• [TASK REQUIREMENTS]
Restate the records in full and exactly, with no images included.

• [INFORMATION SUPPLIED]

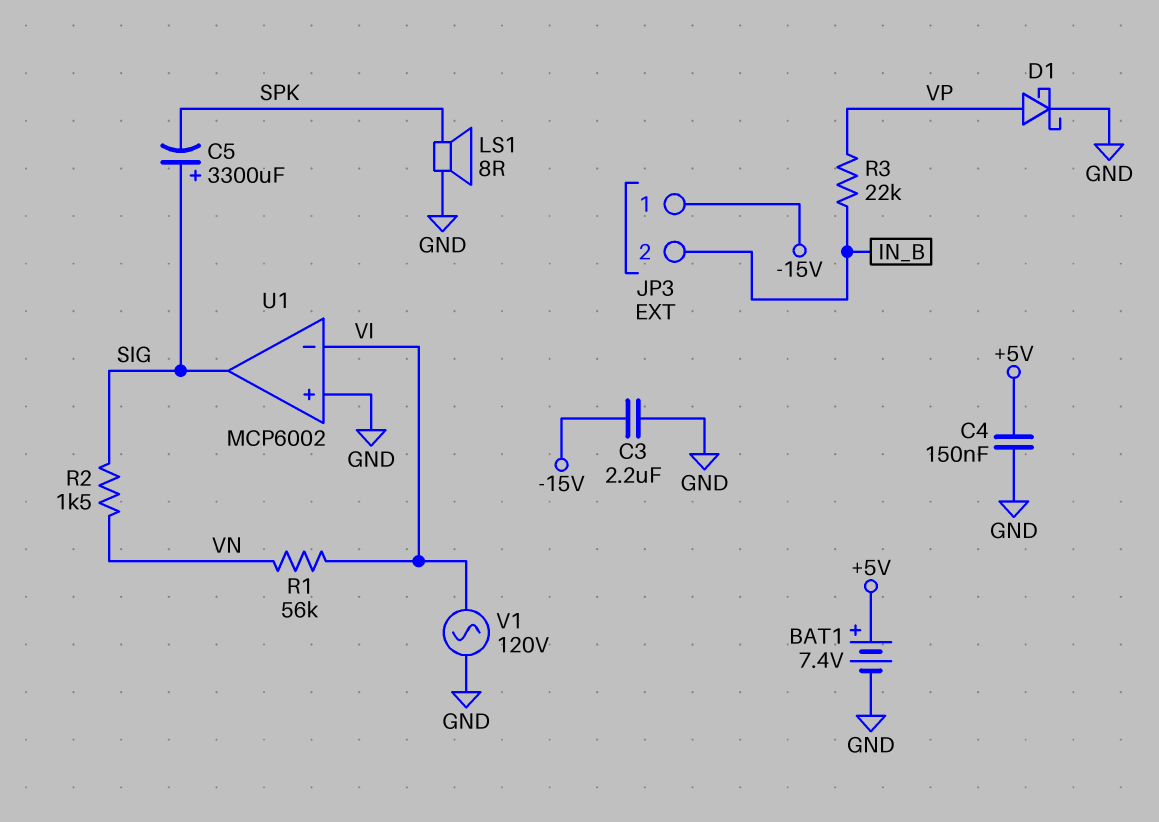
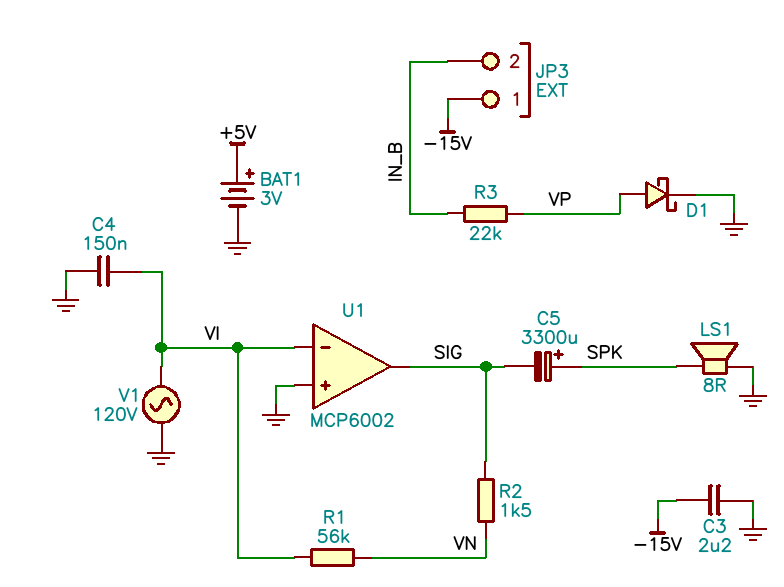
BAT1: 7.4V (plus +5V, minus GND) -> 3V (plus +5V, minus GND)
C4: 150nF (+5V, GND) -> 150nF (GND, VI)
C5: 3300uF (plus SIG, minus SPK) -> 3300uF (plus SPK, minus SIG)

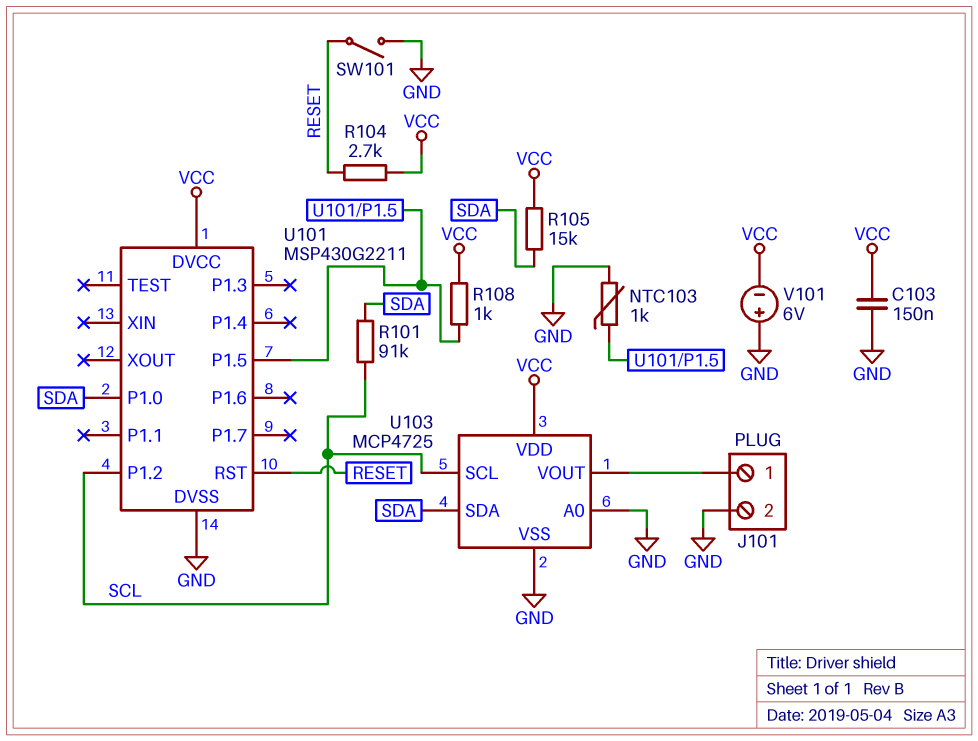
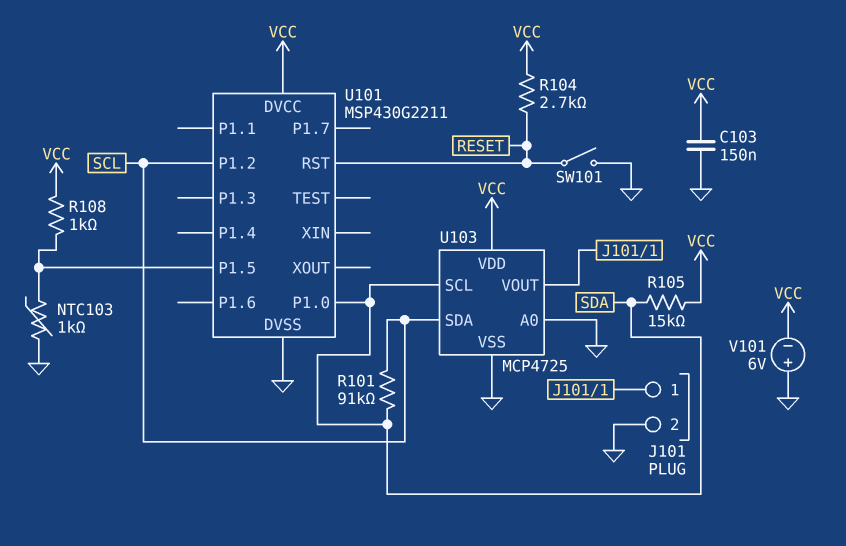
U103 pin SCL: SCL -> SDA
U103 pin SDA: SDA -> SCL

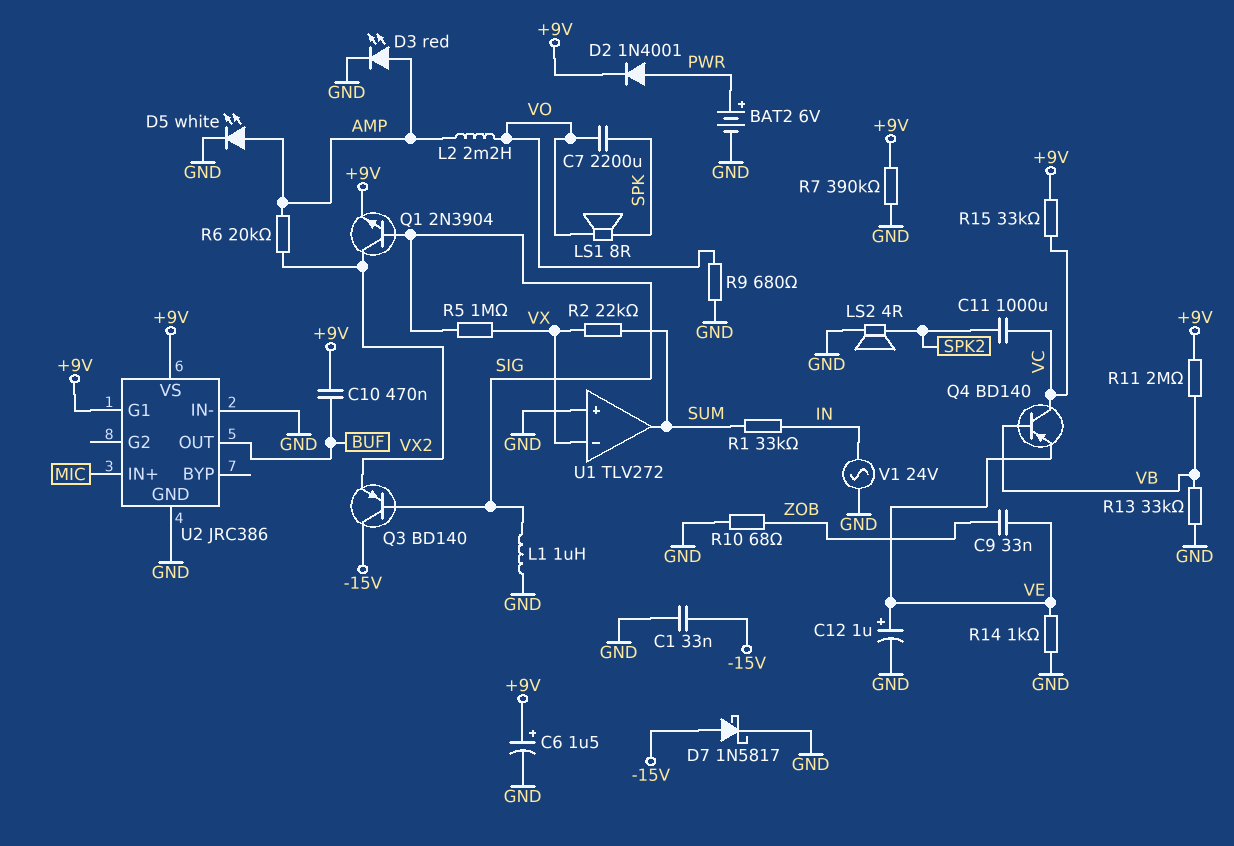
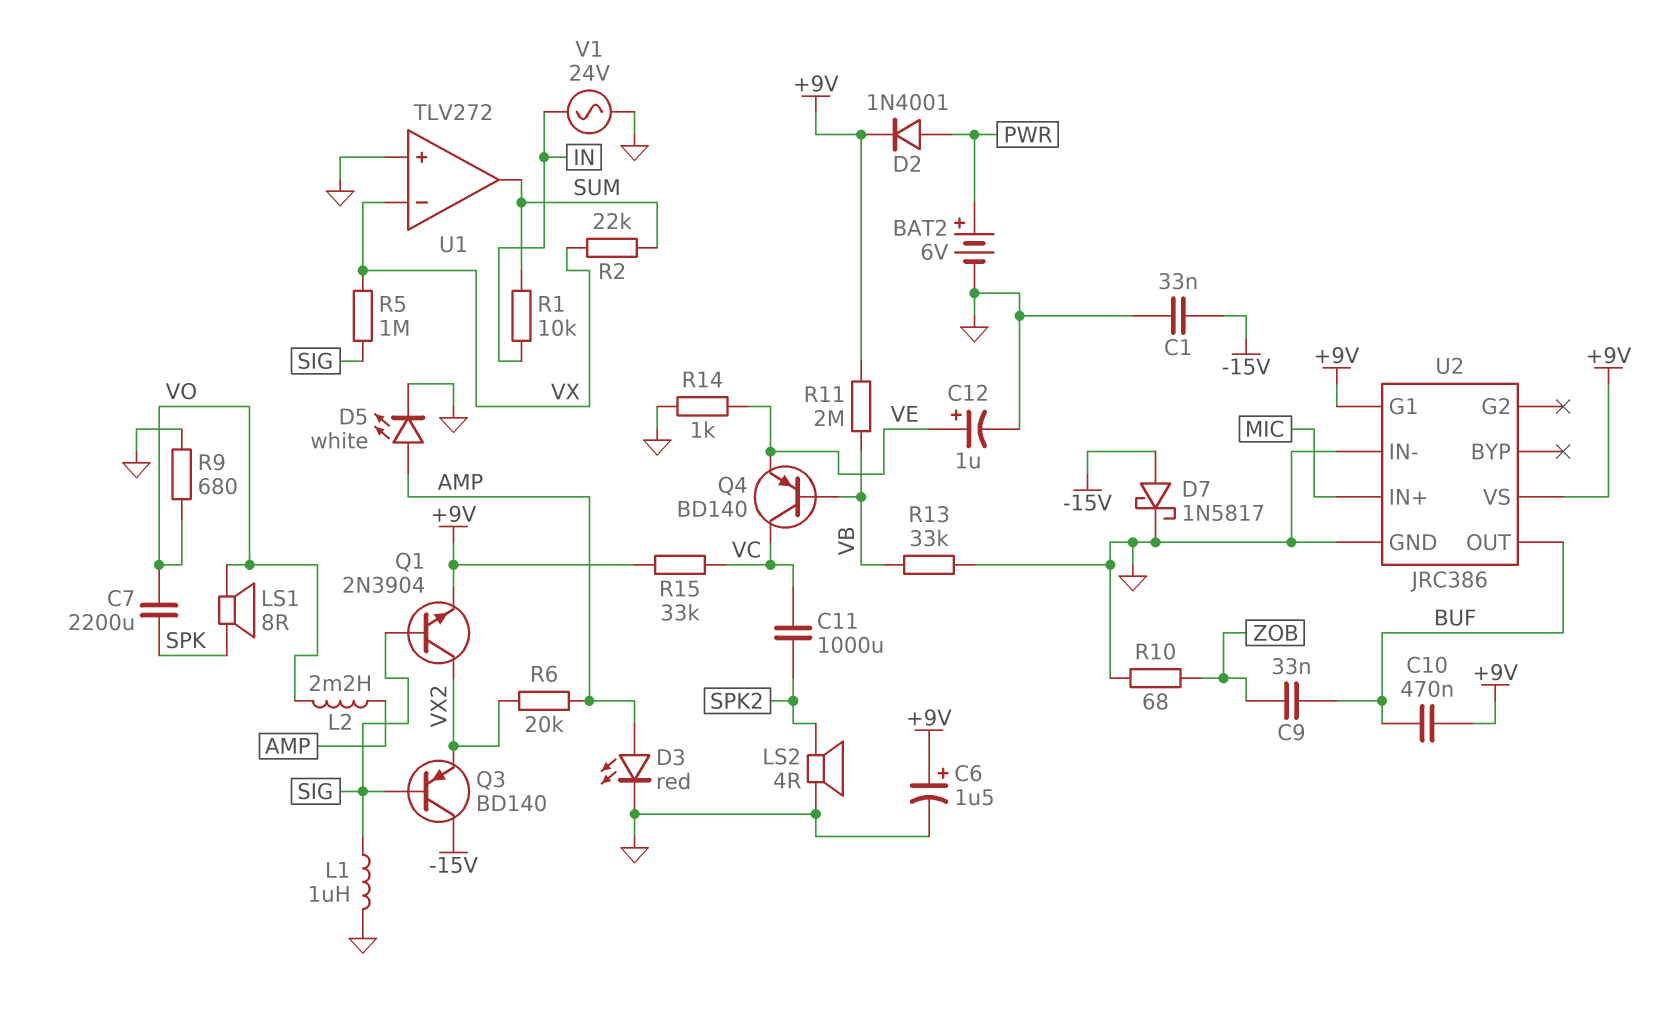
C9: 33nF (VE, ZOB) -> 33nF (BUF, ZOB)
R1: 33k (IN, SUM) -> 10k (IN, SUM)
R7: 390k (+9V, GND) -> none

• [EXERCISE ANSWER]
BAT1: 7.4V (plus +5V, minus GND) -> 3V (plus +5V, minus GND)
C4: 150nF (+5V, GND) -> 150nF (GND, VI)
C5: 3300uF (plus SIG, minus SPK) -> 3300uF (plus SPK, minus SIG)

U103 pin SCL: SCL -> SDA
U103 pin SDA: SDA -> SCL

C9: 33nF (VE, ZOB) -> 33nF (BUF, ZOB)
R1: 33k (IN, SUM) -> 10k (IN, SUM)
R7: 390k (+9V, GND) -> none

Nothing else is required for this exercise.